Exercise:
Set down without change every line from the line that contains "[(25,262),(15,259),(9,280),(19,283),(25,262)]" through the end of the listing, and only those lines. No pictures.

Content starts

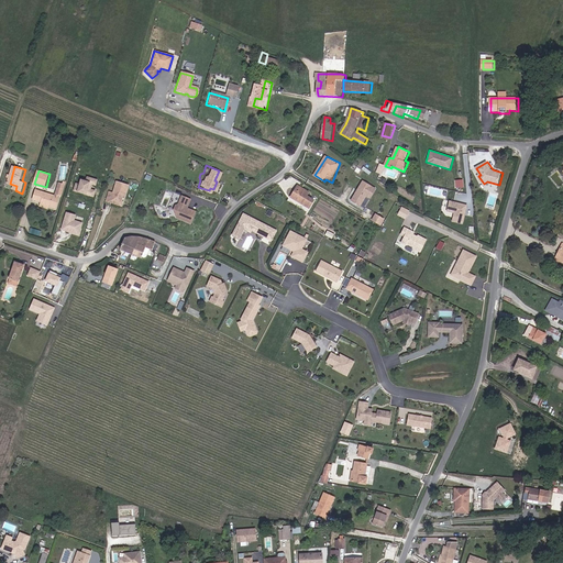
[(97,179),(87,177),(86,181),(81,179),(79,186),(75,185),(74,190),(77,191),(83,194),(92,196),(94,190),(85,188),(86,184),(95,186),(97,179)]
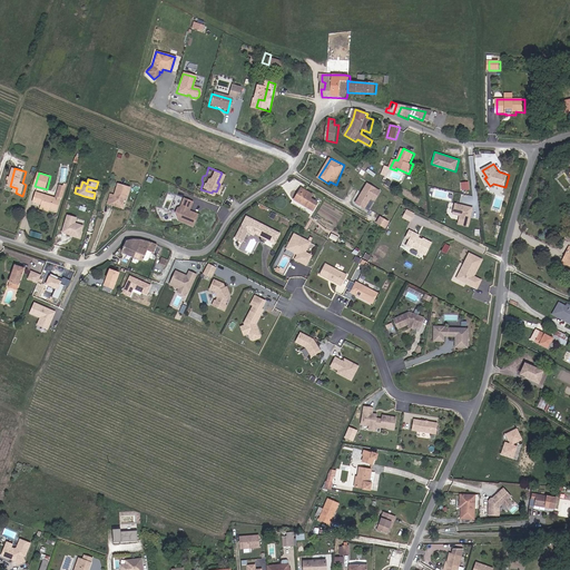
[(469,180),(461,183),(462,190),(470,189),(469,180)]
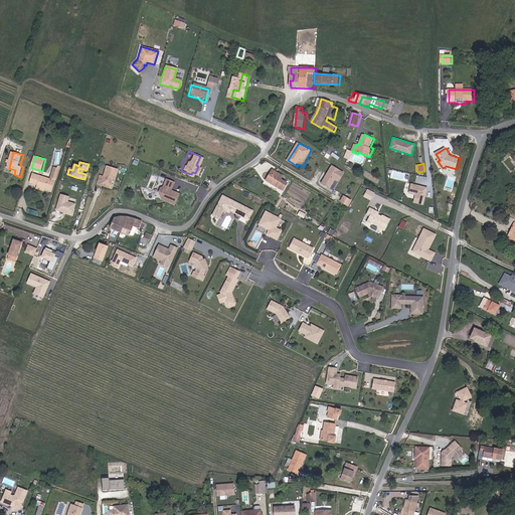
[(344,172),(332,164),(320,183),(330,189),(335,180),(339,182),(344,172)]
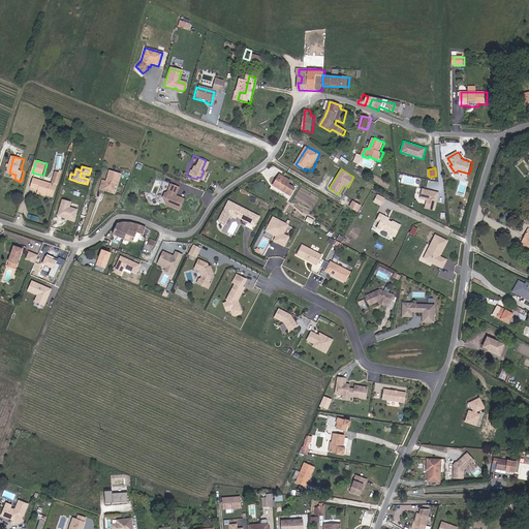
[(122,174),(111,170),(109,181),(104,180),(101,189),(117,194),(117,188),(118,186),(120,185),(122,174)]
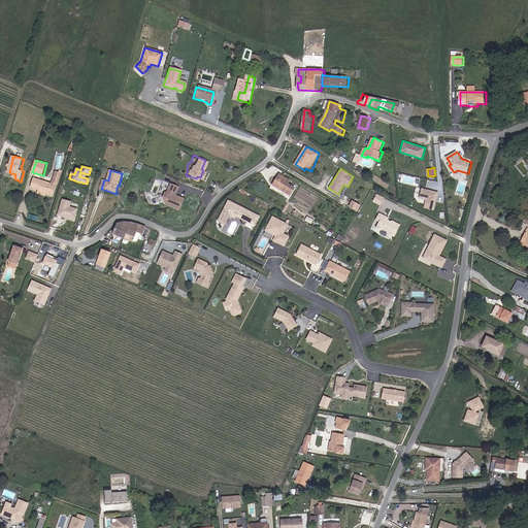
[(292,180),(281,173),(273,185),(292,196),(296,188),(291,184),(292,180)]
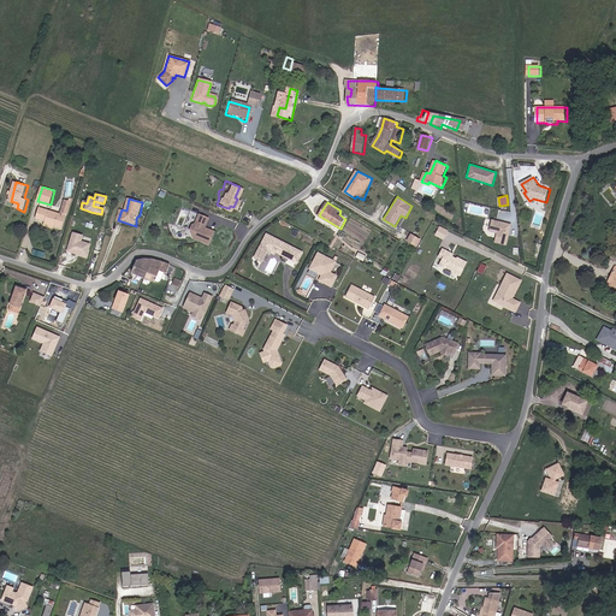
[(67,215),(41,207),(37,219),(46,221),(45,226),(55,230),(55,226),(63,229),(67,215)]
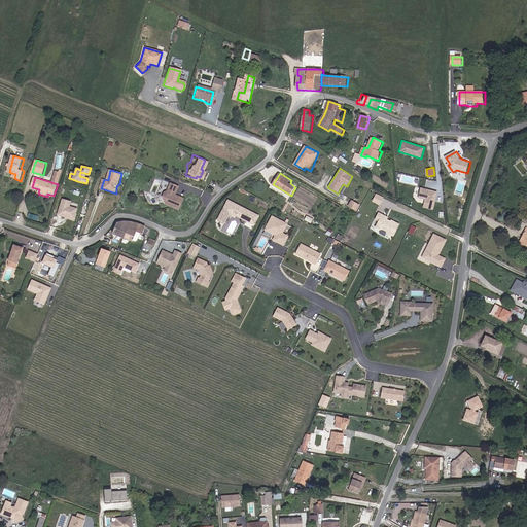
[(177,208),(181,197),(173,194),(173,191),(174,191),(168,182),(160,186),(164,196),(161,197),(162,200),(168,202),(168,204),(177,208)]
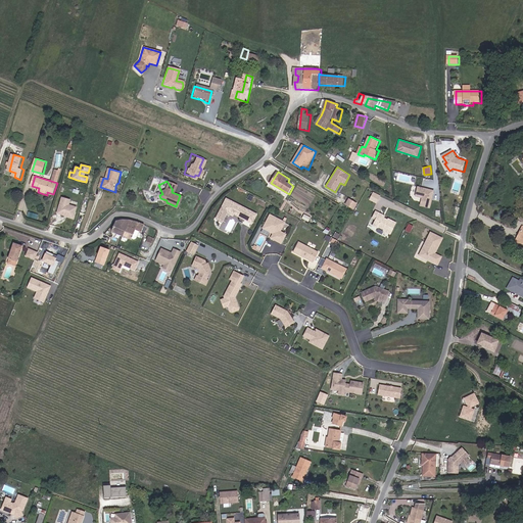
[(434,190),(417,186),(415,197),(421,198),(419,205),(430,207),(434,190)]
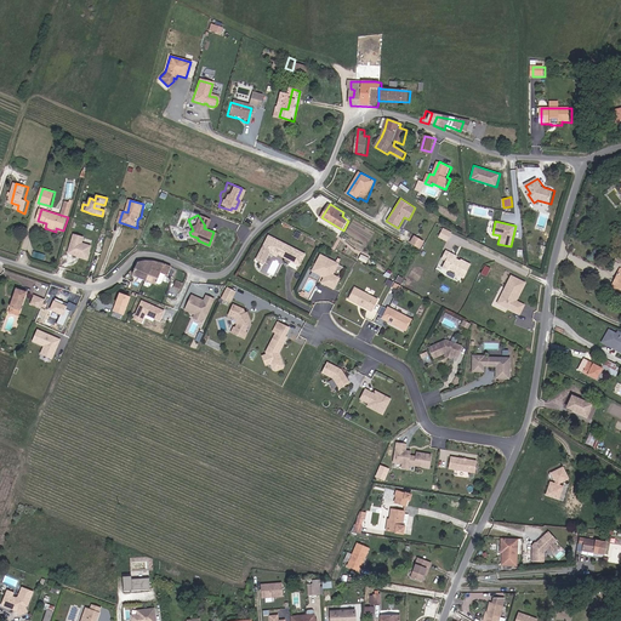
[(246,238),(250,228),(241,224),(238,232),(241,233),(241,235),(246,238)]
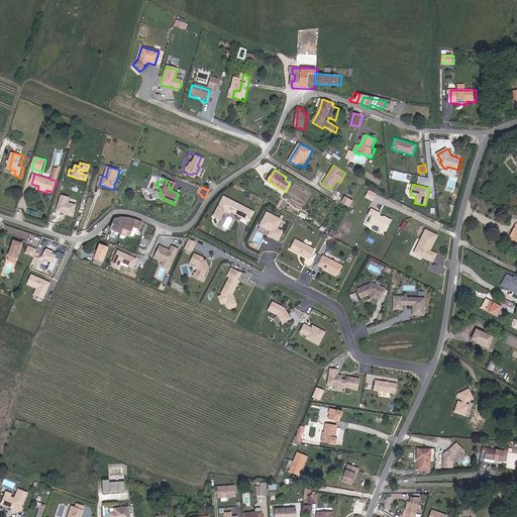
[(369,189),(366,198),(374,201),(377,192),(369,189)]
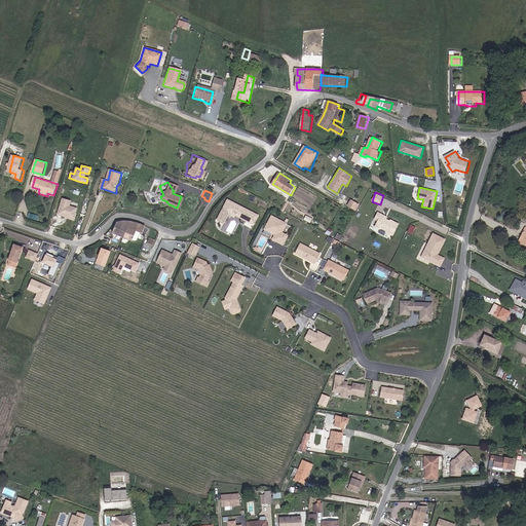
[(71,200),(62,197),(57,214),(74,220),(77,208),(70,205),(71,200)]
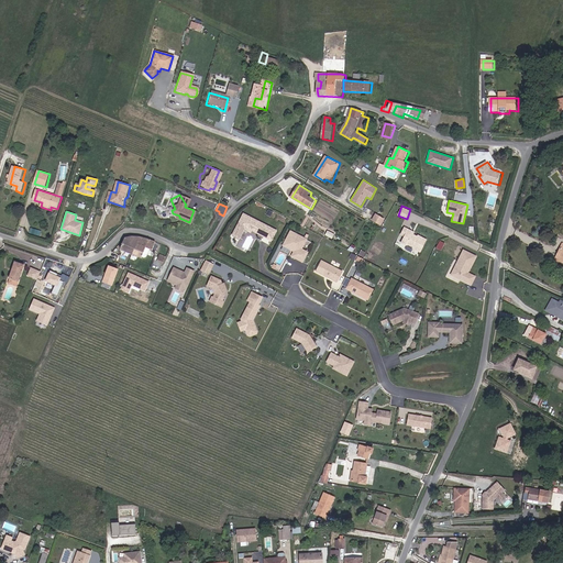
[(278,231),(245,213),(233,236),(242,241),(246,231),(253,234),(254,232),(274,242),(278,231)]
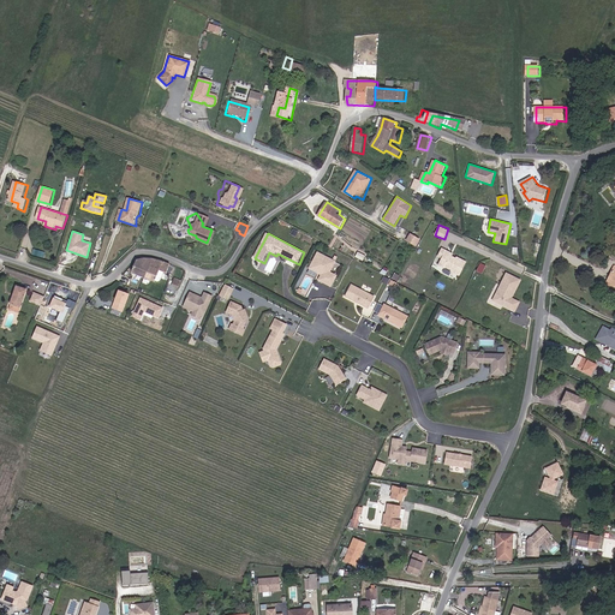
[(422,239),(408,233),(405,242),(417,248),(422,239)]
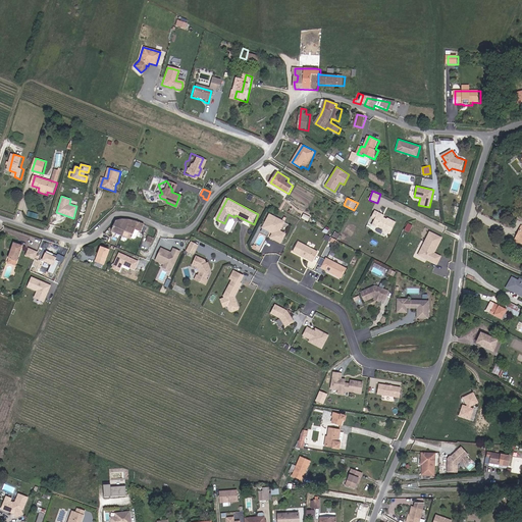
[(398,223),(377,212),(374,218),(377,220),(374,226),(379,229),(380,227),(386,230),(385,231),(392,235),(398,223)]
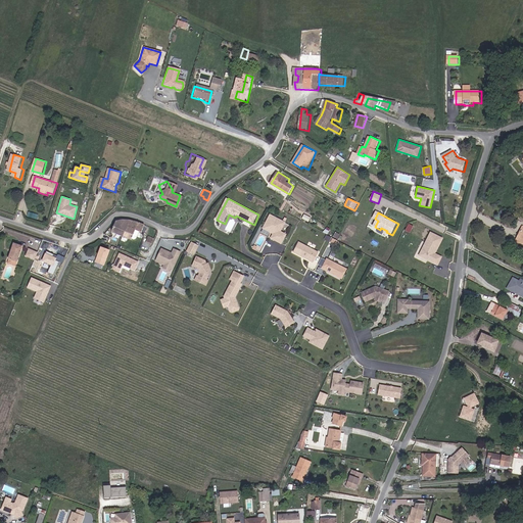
[(286,224),(273,217),(263,234),(283,244),(287,236),(283,233),(286,224)]
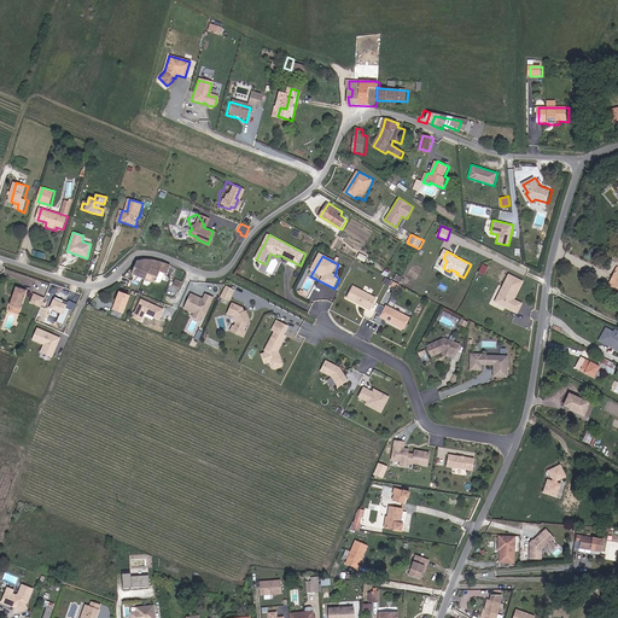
[(136,262),(133,274),(158,284),(162,272),(169,275),(173,267),(167,264),(147,260),(136,262)]
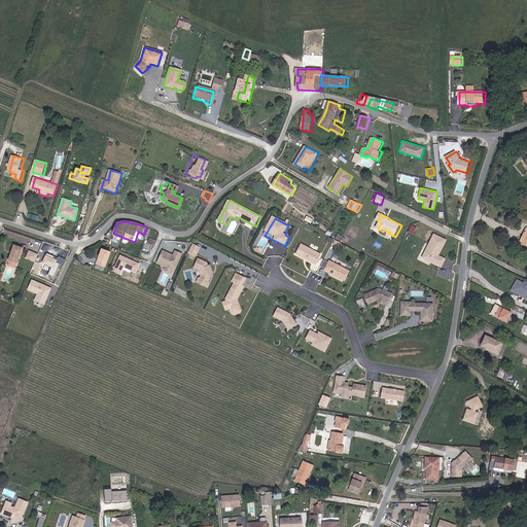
[(447,241),(435,235),(431,245),(432,245),(426,258),(444,267),(447,260),(436,255),(440,250),(442,251),(447,241)]
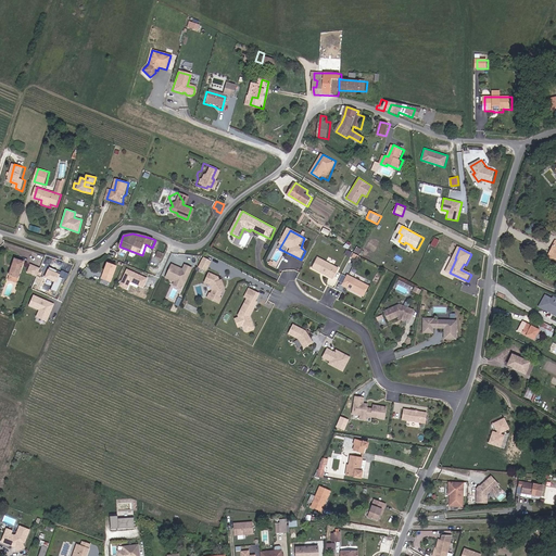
[(156,265),(159,258),(162,260),(164,253),(158,251),(155,257),(153,256),(150,263),(156,265)]
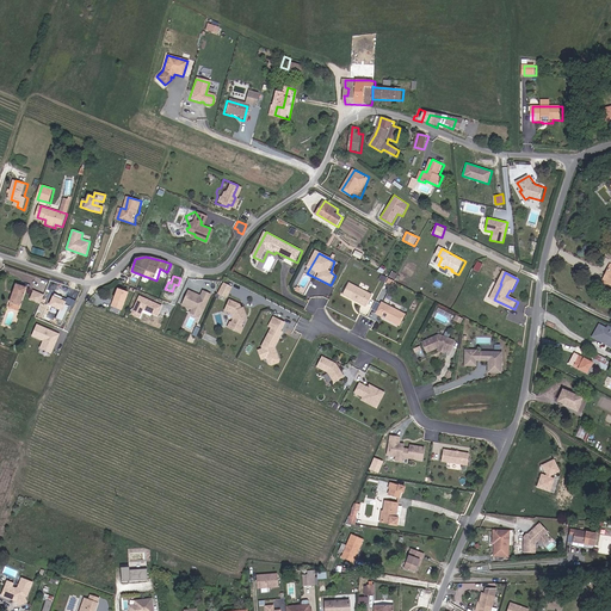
[(374,295),(351,282),(345,295),(368,307),(374,295)]
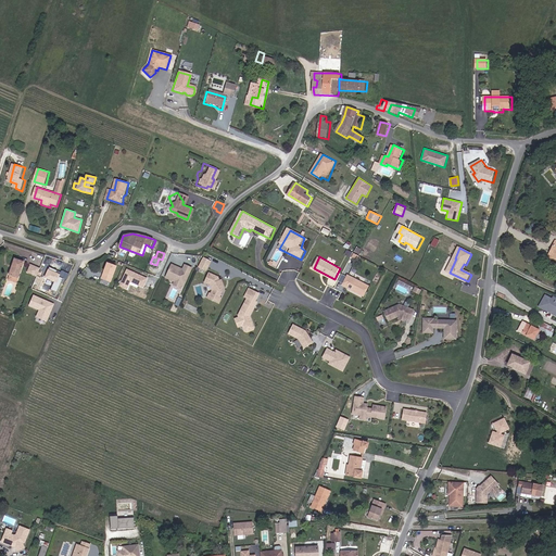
[(206,270),(211,261),(203,257),(200,267),(206,270)]
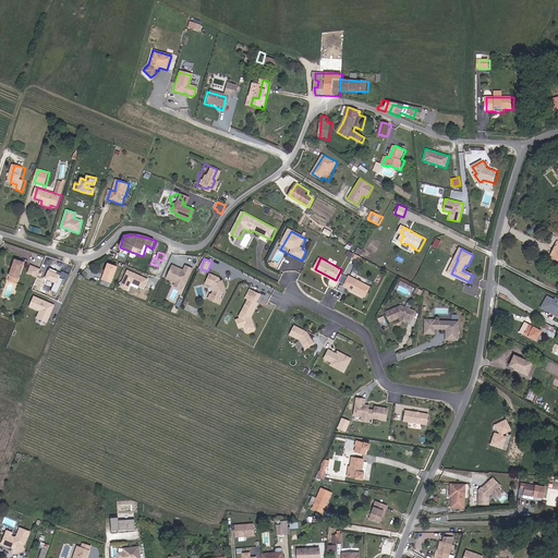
[(25,262),(15,259),(9,280),(19,283),(25,262)]
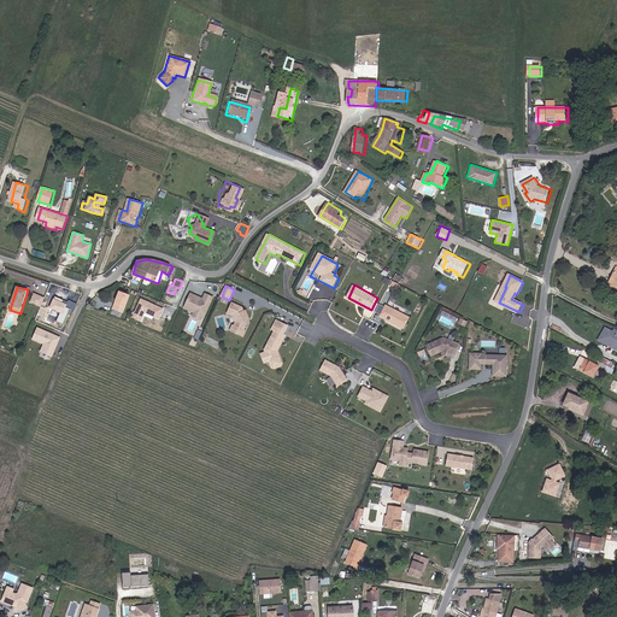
[(203,298),(189,292),(183,309),(192,312),(191,316),(200,319),(203,317),(205,318),(215,298),(204,293),(203,298)]
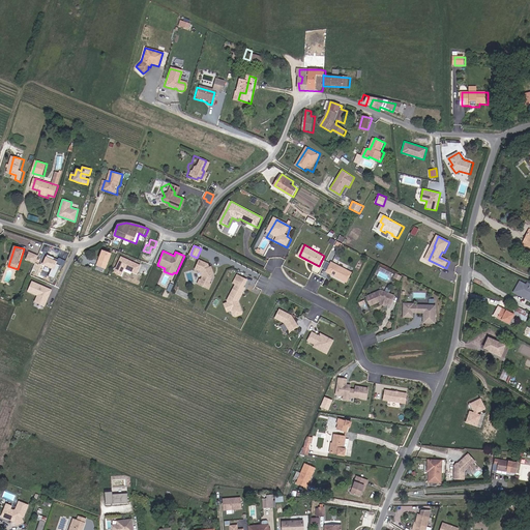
[(39,256),(31,253),(28,260),(36,264),(39,256)]
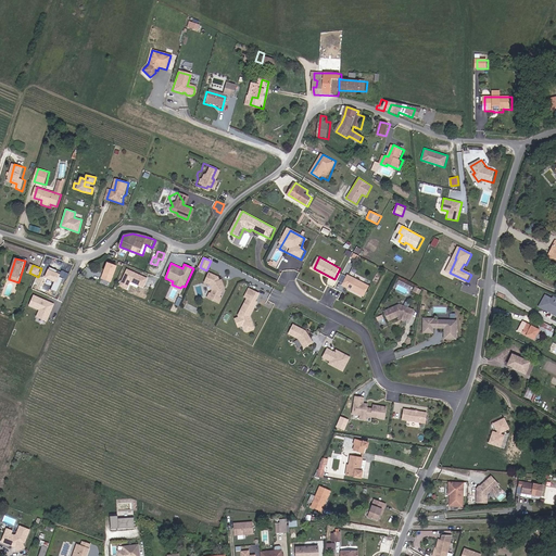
[(48,268),(45,277),(54,281),(51,290),(58,292),(64,275),(48,268)]
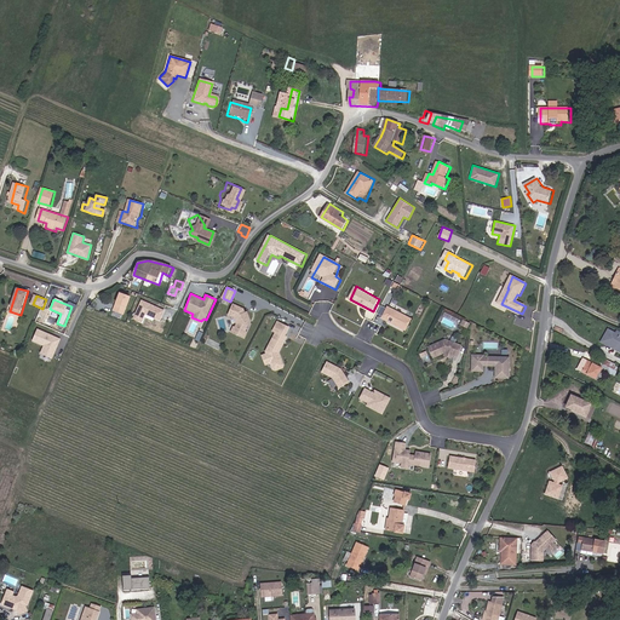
[(143,322),(145,314),(161,320),(166,309),(142,299),(133,319),(143,322)]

Content ends

Your solution:
[(25,262),(15,259),(9,280),(19,283),(25,262)]
[(203,298),(189,292),(183,309),(192,312),(191,316),(200,319),(203,317),(205,318),(215,298),(204,293),(203,298)]
[(39,256),(31,253),(28,260),(36,264),(39,256)]
[(48,268),(45,277),(54,281),(51,290),(58,292),(64,275),(48,268)]
[(143,322),(145,314),(161,320),(166,309),(142,299),(133,319),(143,322)]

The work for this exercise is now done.